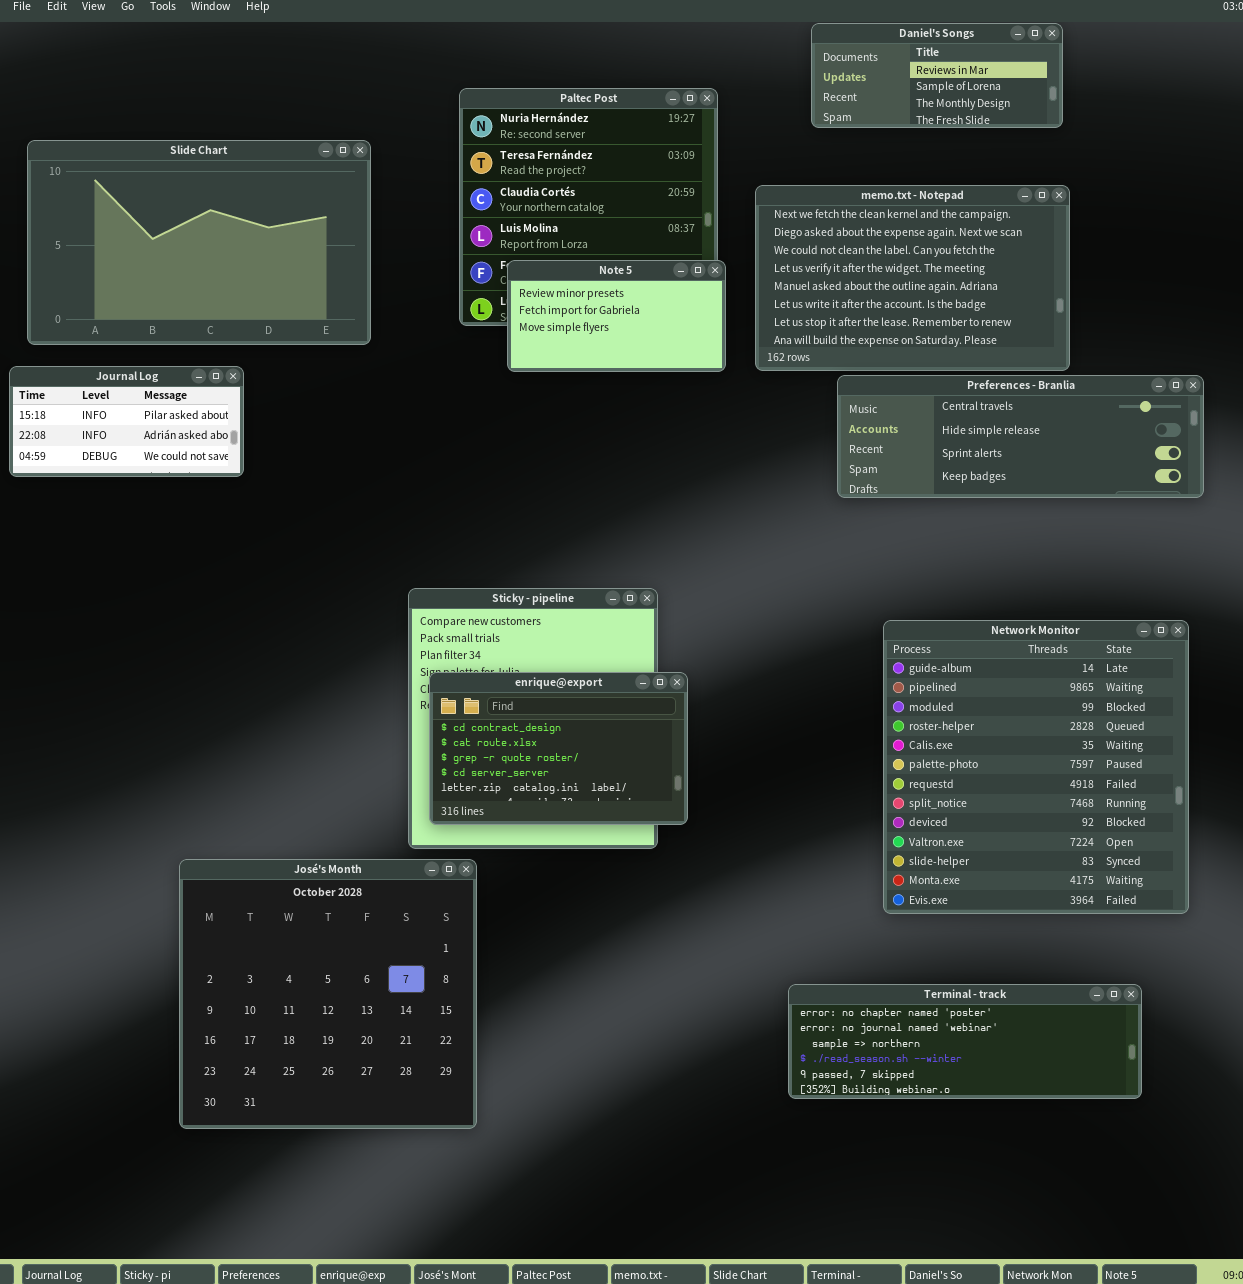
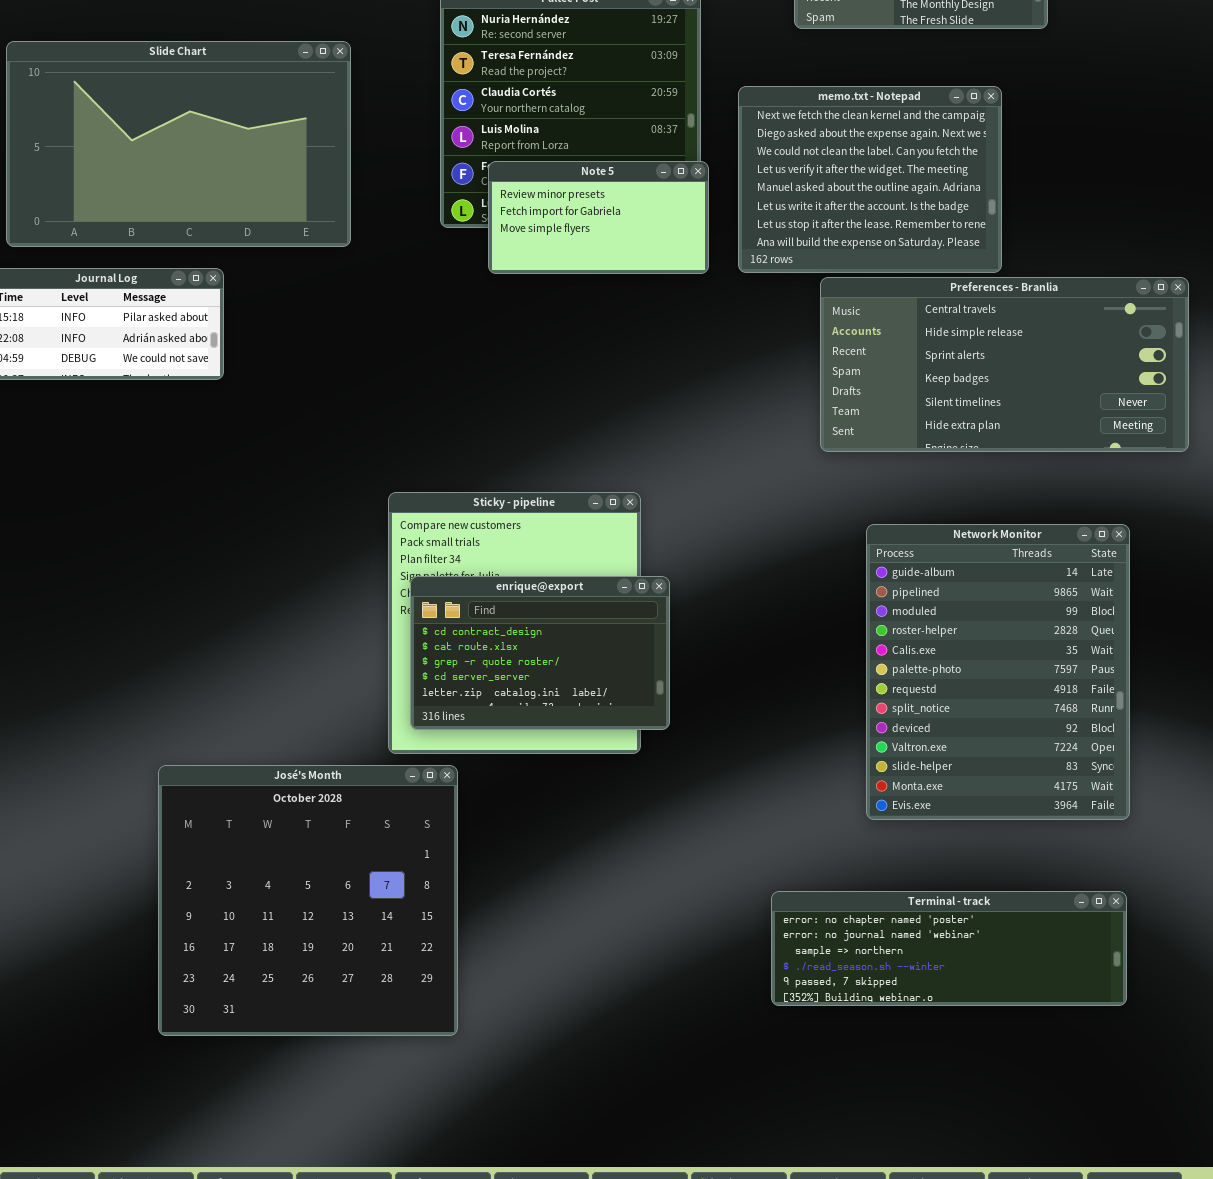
memo.txt - Notepad: [755,185,1070,371] -> [738,86,1002,273], resized
Preferences - Branlia: [837,375,1204,498] -> [820,277,1189,452], resized
Network Monitor: [883,620,1189,914] -> [866,524,1130,820], resized

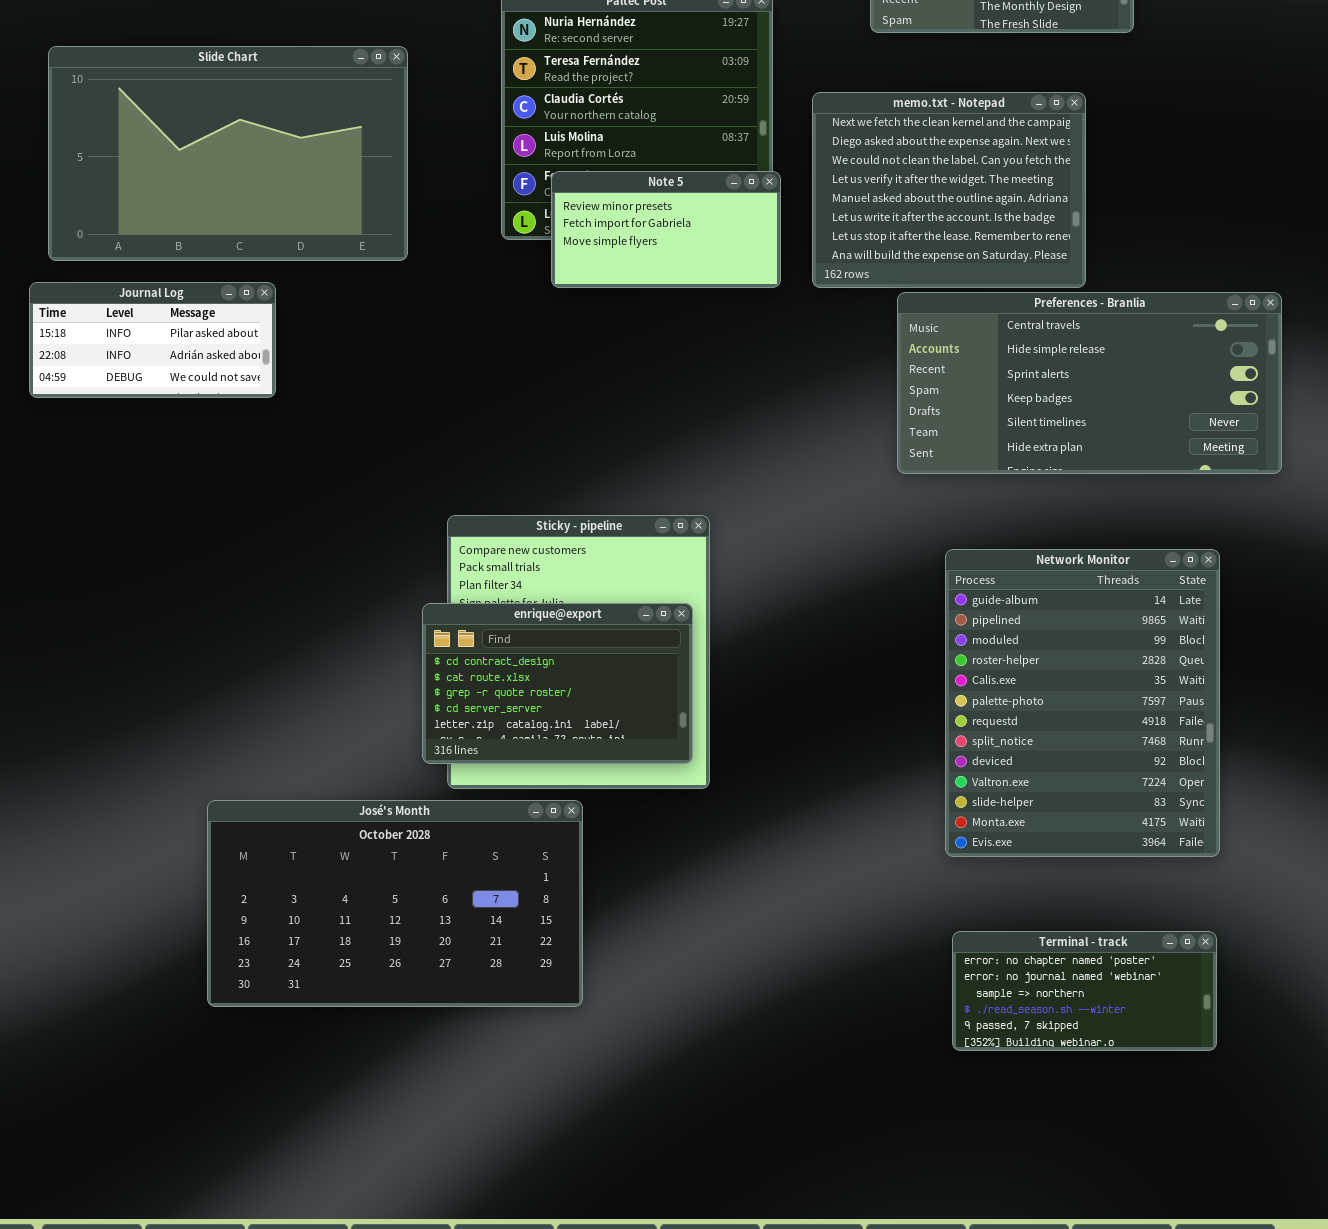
enrique@export: [410,576,670,730] -> [422,603,693,764], moved
José's Month: [158,765,458,1036] -> [207,800,583,1007], resized
Terminal - track: [771,891,1127,1006] -> [952,931,1217,1051], resized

PROBLEM TO WORK ON » Beginning with the line containing "Network Monitor: [883,620,1189,914]" and ending with the last line of the data, output those lines exactly and nothing more. Omit every picture.

SOLUTION TO THIS PROBLEM »
Network Monitor: [883,620,1189,914] -> [866,524,1130,820], resized

enrique@export: [410,576,670,730] -> [422,603,693,764], moved
José's Month: [158,765,458,1036] -> [207,800,583,1007], resized
Terminal - track: [771,891,1127,1006] -> [952,931,1217,1051], resized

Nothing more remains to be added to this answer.